--- PROVIDED DATA Enclosed Below ---

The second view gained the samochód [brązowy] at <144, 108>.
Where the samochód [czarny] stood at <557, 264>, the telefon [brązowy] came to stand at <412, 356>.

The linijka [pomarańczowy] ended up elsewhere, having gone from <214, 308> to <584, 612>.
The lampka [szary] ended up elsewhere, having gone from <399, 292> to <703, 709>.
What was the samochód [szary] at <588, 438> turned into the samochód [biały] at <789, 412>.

--- End of Enclosed PROVIDED DATA ---

▸ ACTIVITY
Reproduce each entry from the records above, character for character.

▸ RESULT
The second view gained the samochód [brązowy] at <144, 108>.
Where the samochód [czarny] stood at <557, 264>, the telefon [brązowy] came to stand at <412, 356>.

The linijka [pomarańczowy] ended up elsewhere, having gone from <214, 308> to <584, 612>.
The lampka [szary] ended up elsewhere, having gone from <399, 292> to <703, 709>.
What was the samochód [szary] at <588, 438> turned into the samochód [biały] at <789, 412>.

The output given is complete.